**What is needed**
For this exercise, copy exactly the lines below from the one with "RFID pin RST: D0 -> D5" through the one with "ENC pin CLK: D10 -> D4" and leave out the pictures.

**Data for this exercise**
>>>

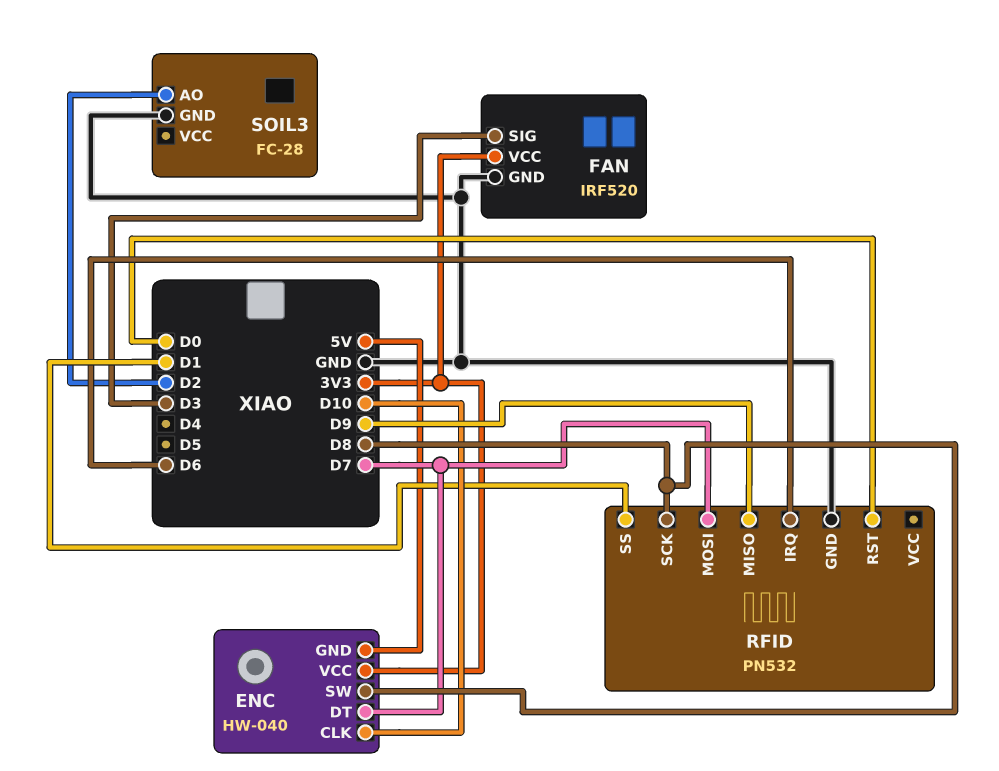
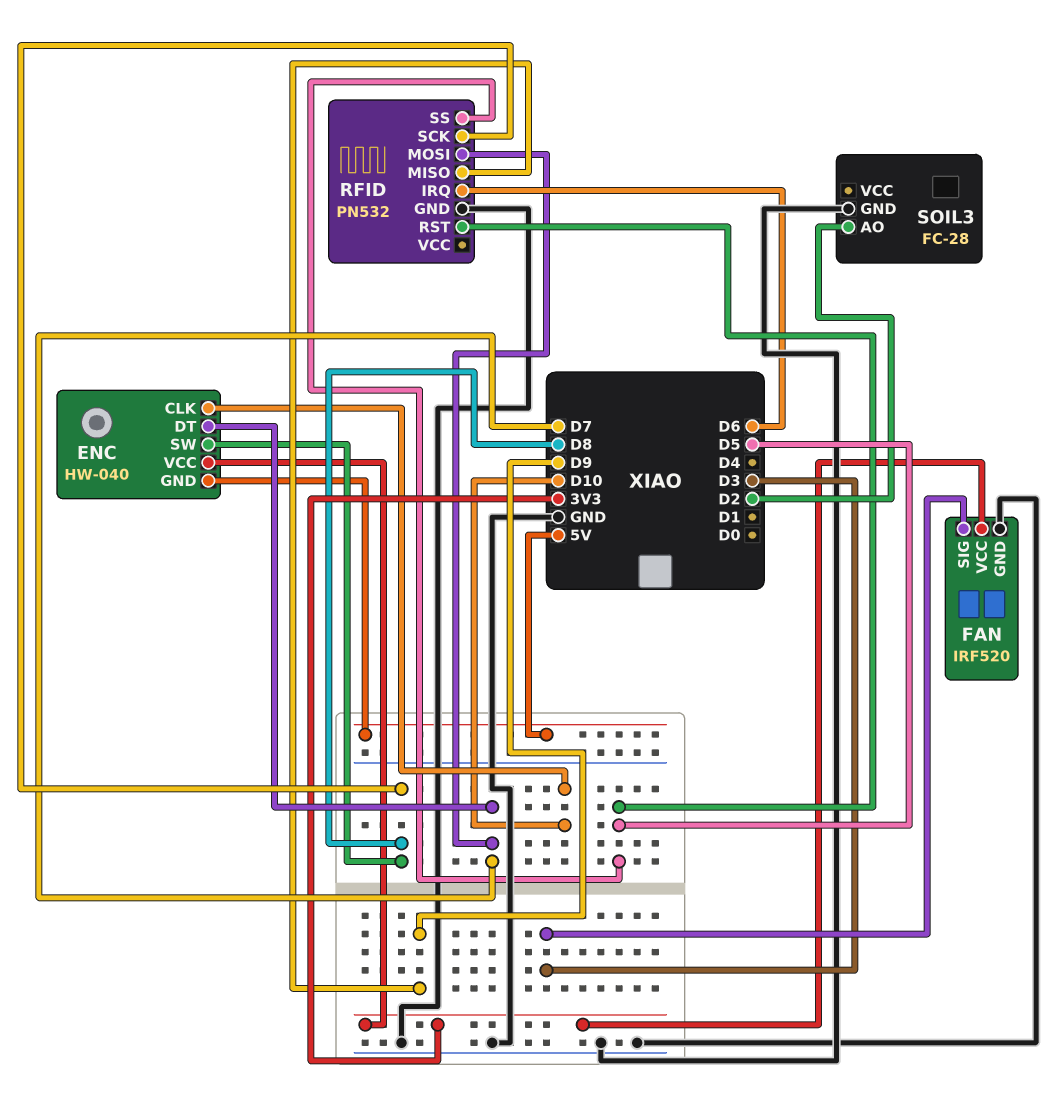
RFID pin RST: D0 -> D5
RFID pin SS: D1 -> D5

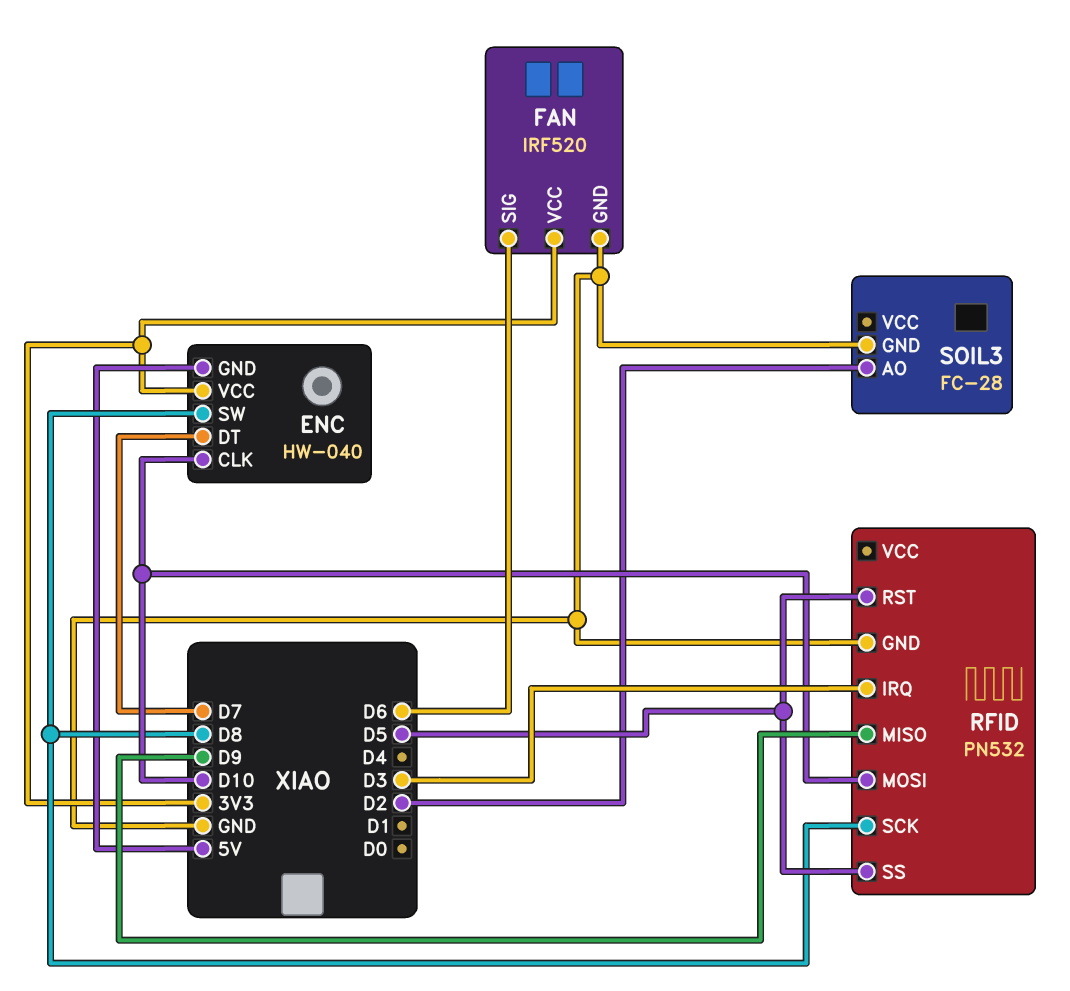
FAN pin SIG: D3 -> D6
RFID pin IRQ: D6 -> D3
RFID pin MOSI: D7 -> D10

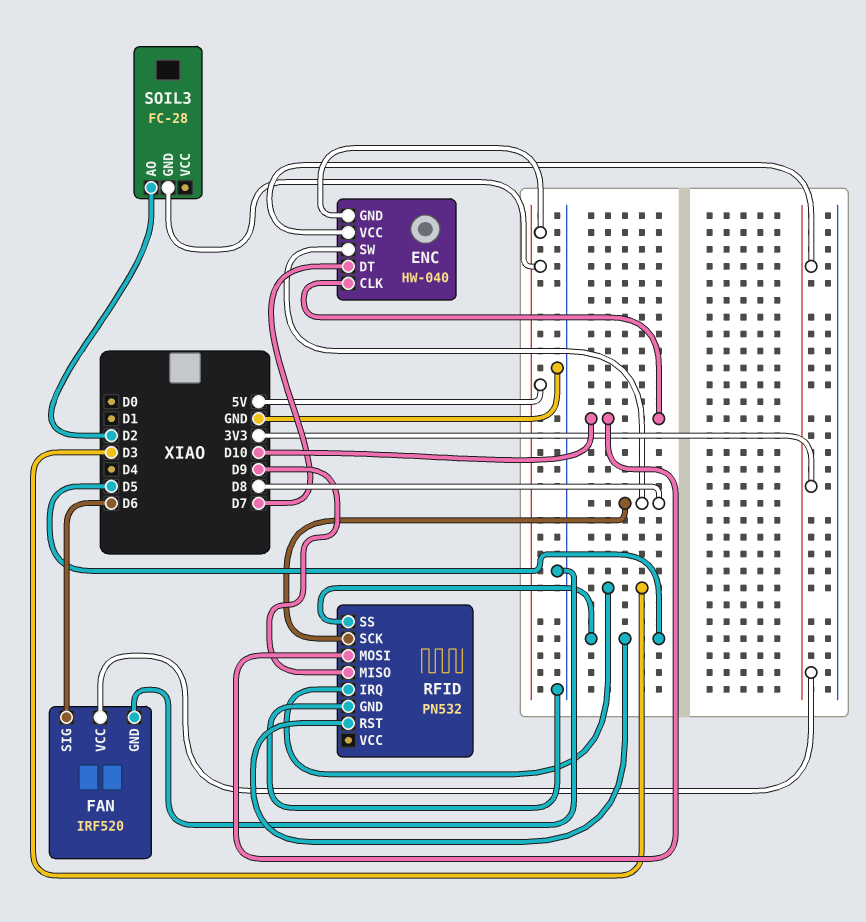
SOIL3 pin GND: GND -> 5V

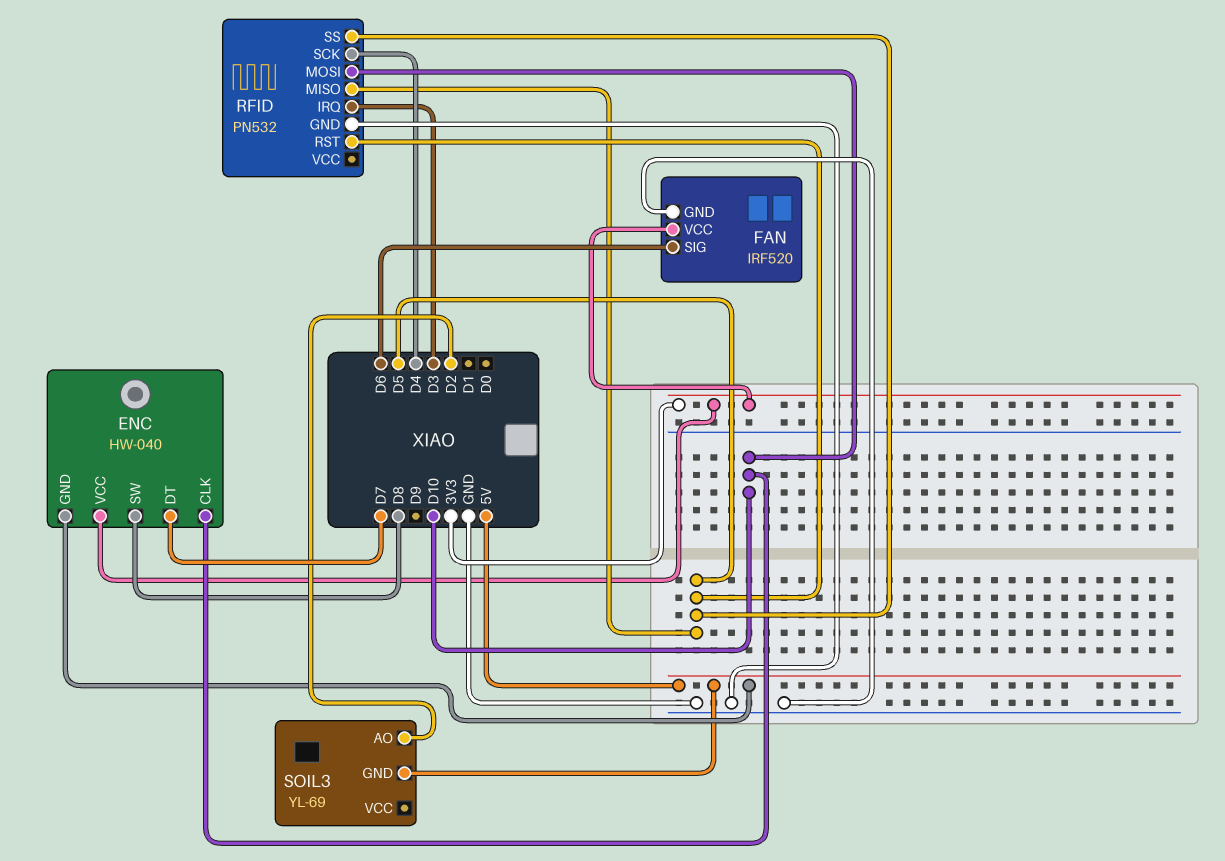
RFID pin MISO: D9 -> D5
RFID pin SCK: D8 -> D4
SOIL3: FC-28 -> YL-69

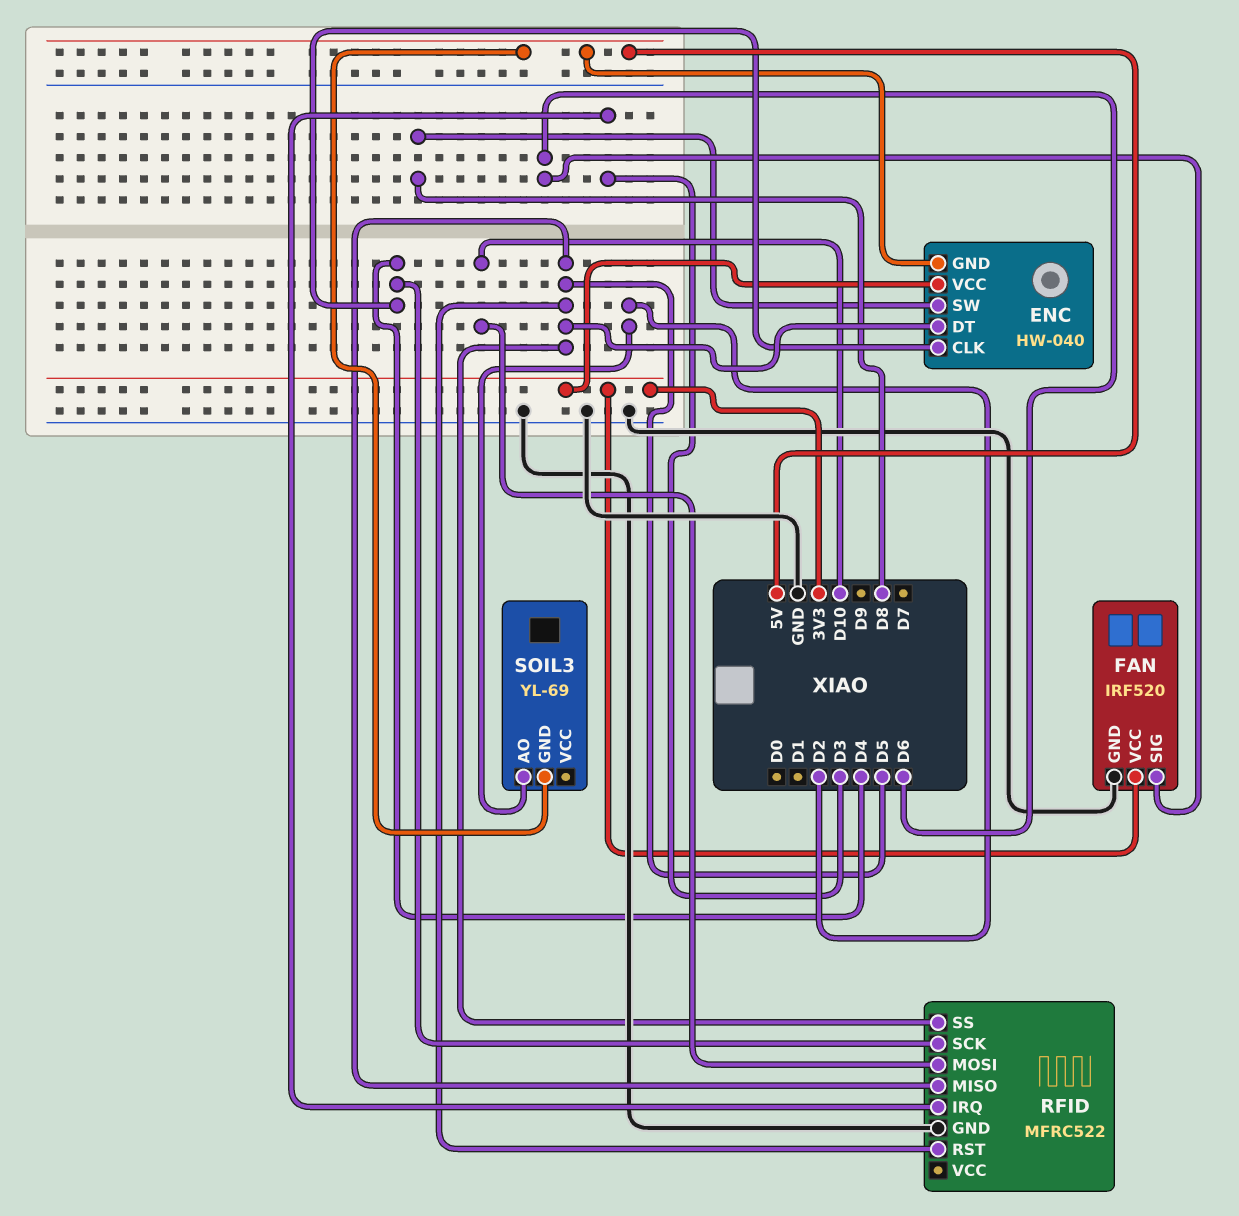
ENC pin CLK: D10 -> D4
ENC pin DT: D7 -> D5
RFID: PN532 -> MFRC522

<<<
>>>

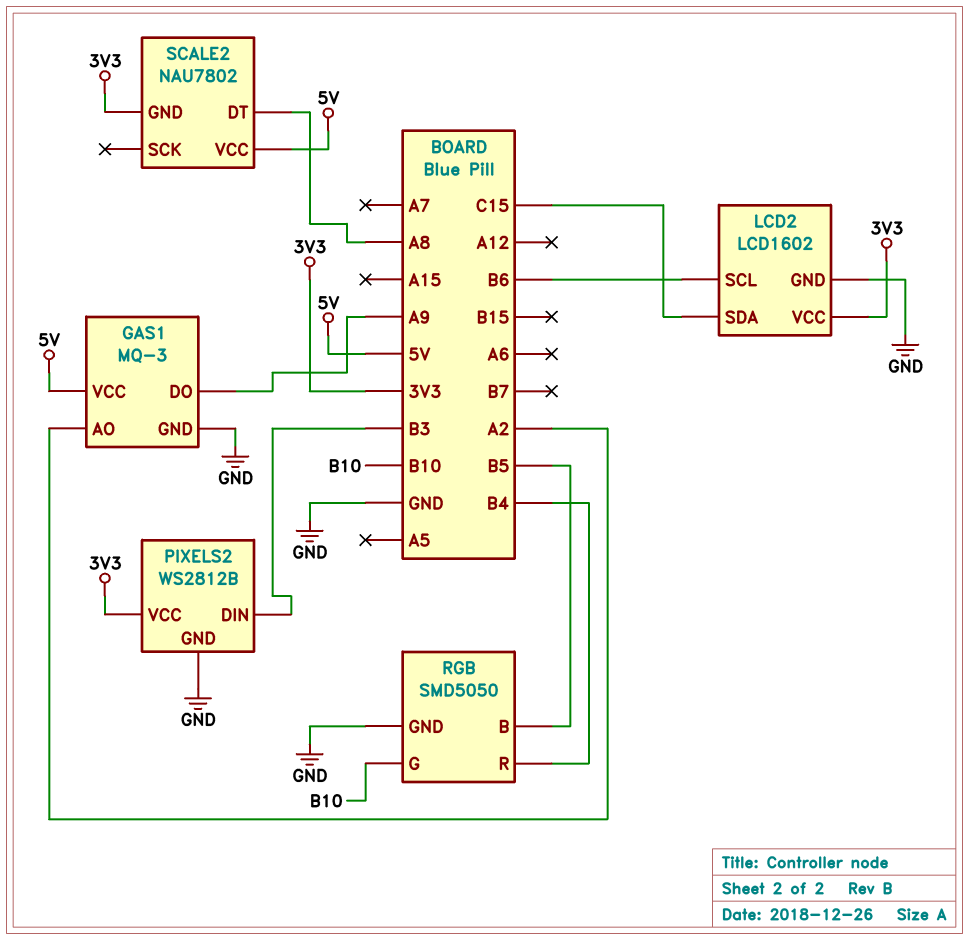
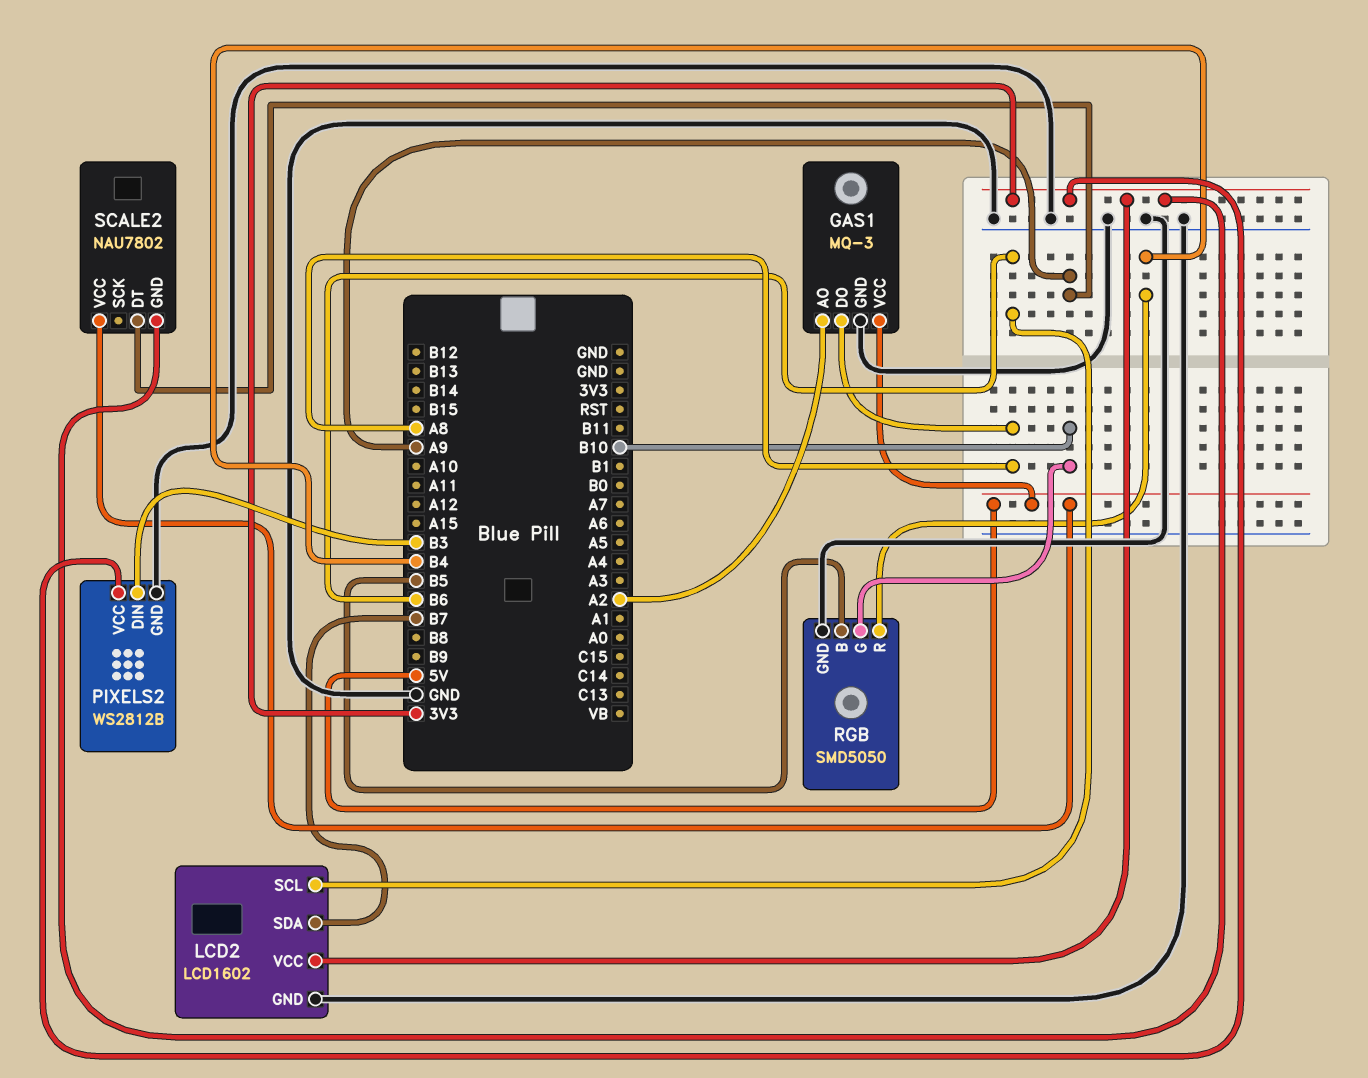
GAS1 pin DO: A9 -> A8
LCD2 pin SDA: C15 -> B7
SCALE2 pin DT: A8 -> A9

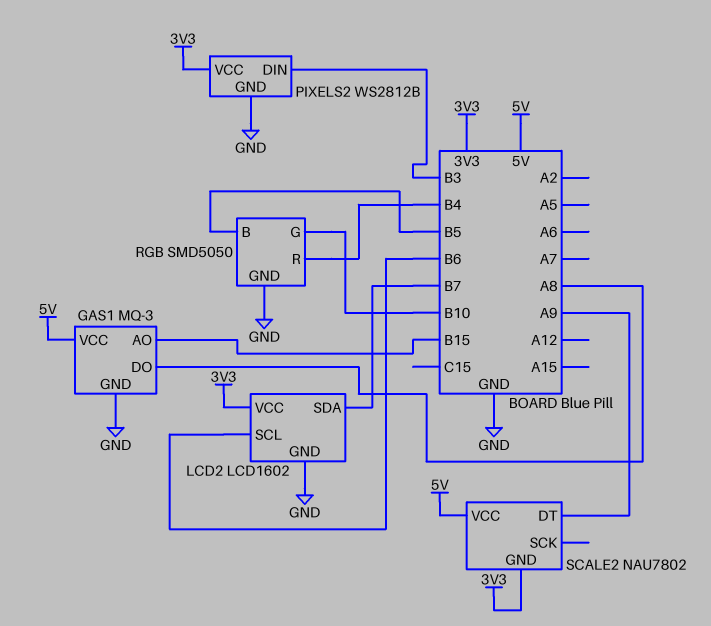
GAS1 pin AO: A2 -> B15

<<<

**Result of this task**
RFID pin RST: D0 -> D5
RFID pin SS: D1 -> D5

FAN pin SIG: D3 -> D6
RFID pin IRQ: D6 -> D3
RFID pin MOSI: D7 -> D10

SOIL3 pin GND: GND -> 5V

RFID pin MISO: D9 -> D5
RFID pin SCK: D8 -> D4
SOIL3: FC-28 -> YL-69

ENC pin CLK: D10 -> D4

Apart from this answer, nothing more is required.